Go through the listing and pick out each line with the word "bolo" in it.

Supplied records
————————

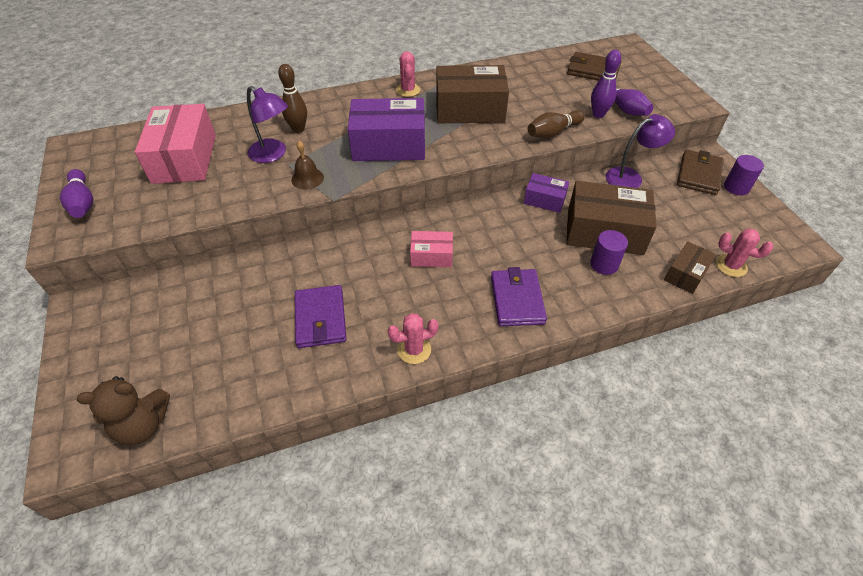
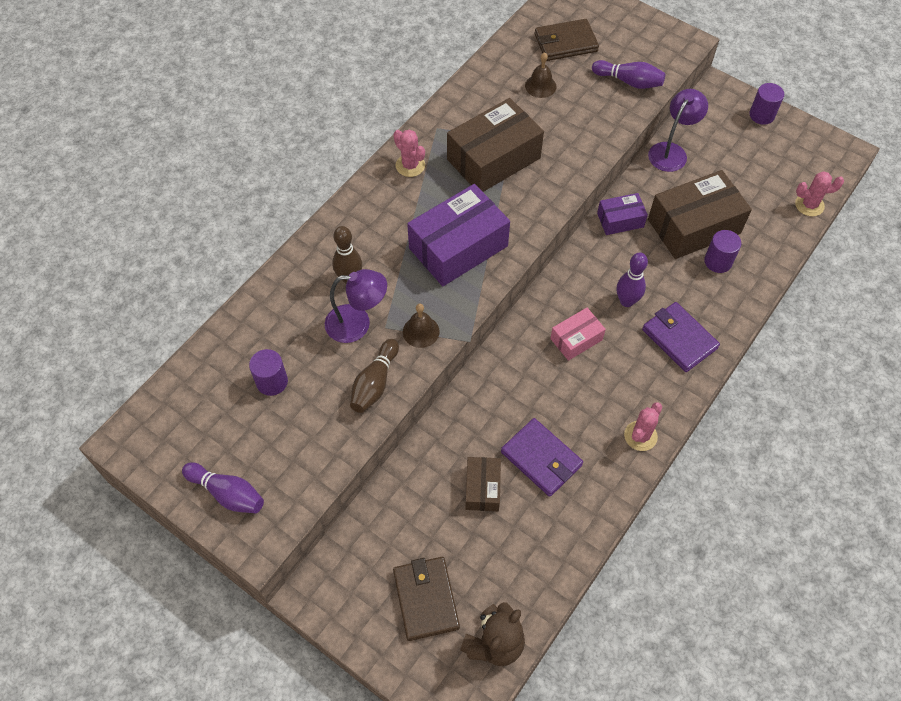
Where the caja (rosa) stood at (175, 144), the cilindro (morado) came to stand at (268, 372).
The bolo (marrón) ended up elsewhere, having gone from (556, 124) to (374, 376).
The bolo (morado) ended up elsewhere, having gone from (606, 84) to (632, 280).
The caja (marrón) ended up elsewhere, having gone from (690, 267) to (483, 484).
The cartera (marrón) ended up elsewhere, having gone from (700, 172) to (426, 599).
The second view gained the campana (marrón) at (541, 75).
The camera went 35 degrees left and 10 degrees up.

————————

Result of this task
The bolo (marrón) ended up elsewhere, having gone from (556, 124) to (374, 376).
The bolo (morado) ended up elsewhere, having gone from (606, 84) to (632, 280).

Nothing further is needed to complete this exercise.